═════ Material provided ═════
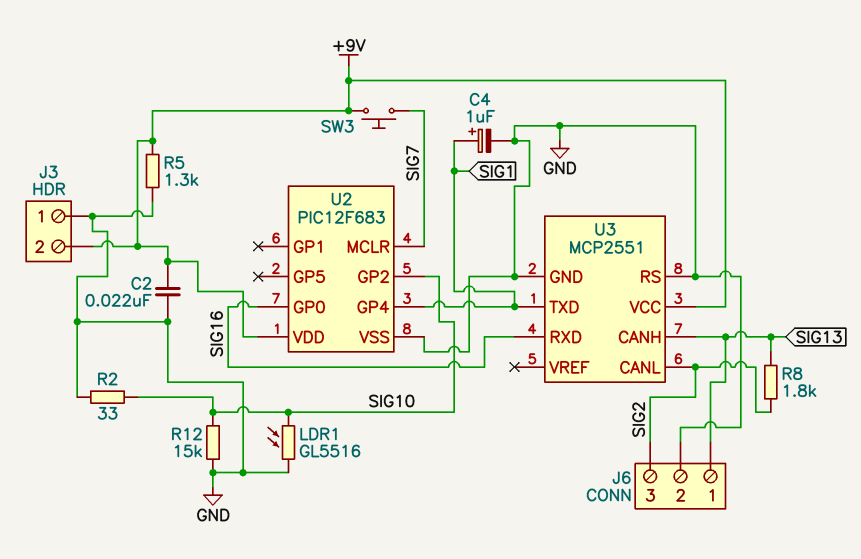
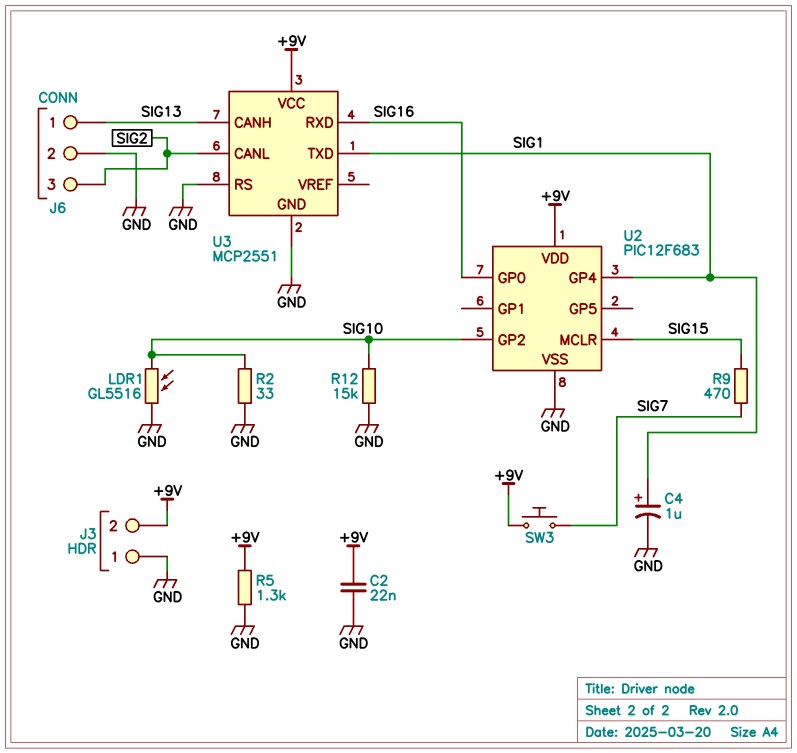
R8: 1.8k (SIG2, SIG13) -> none
R9: none -> 470 (SIG7, SIG15)
U2 pin MCLR: SIG7 -> SIG15

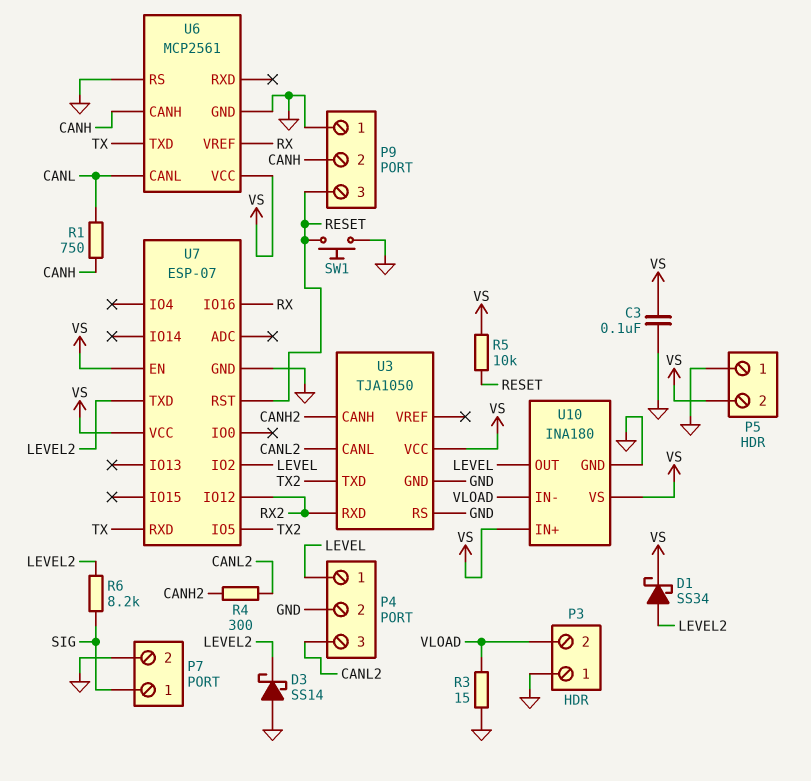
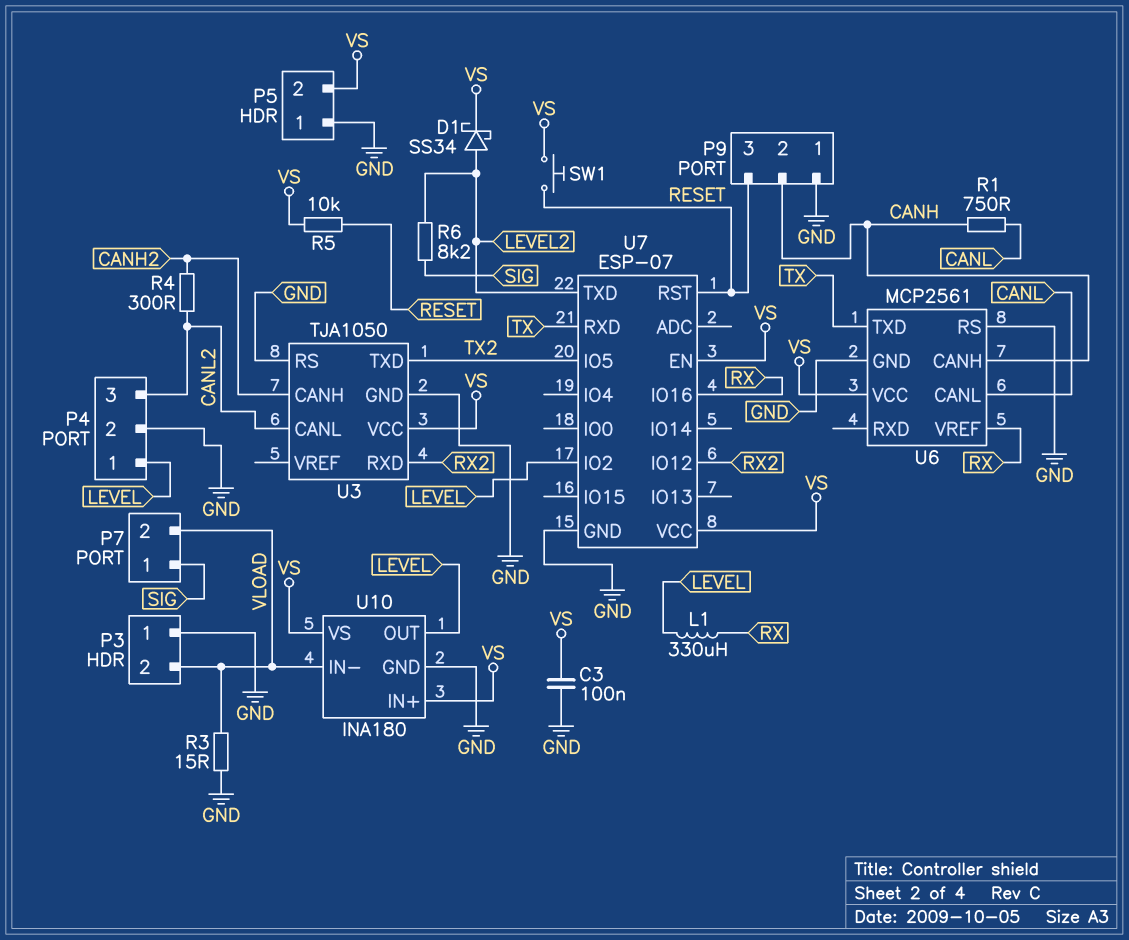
D3: schottky SS14 (A GND, K LEVEL2) -> none
L1: none -> 330uH (LEVEL, RX)
P7 pin 2: GND -> VLOAD
SW1: button (GND, RESET) -> button (RESET, VS)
═════
Images are to be left out when the records above are written out again exactly.

R8: 1.8k (SIG2, SIG13) -> none
R9: none -> 470 (SIG7, SIG15)
U2 pin MCLR: SIG7 -> SIG15

D3: schottky SS14 (A GND, K LEVEL2) -> none
L1: none -> 330uH (LEVEL, RX)
P7 pin 2: GND -> VLOAD
SW1: button (GND, RESET) -> button (RESET, VS)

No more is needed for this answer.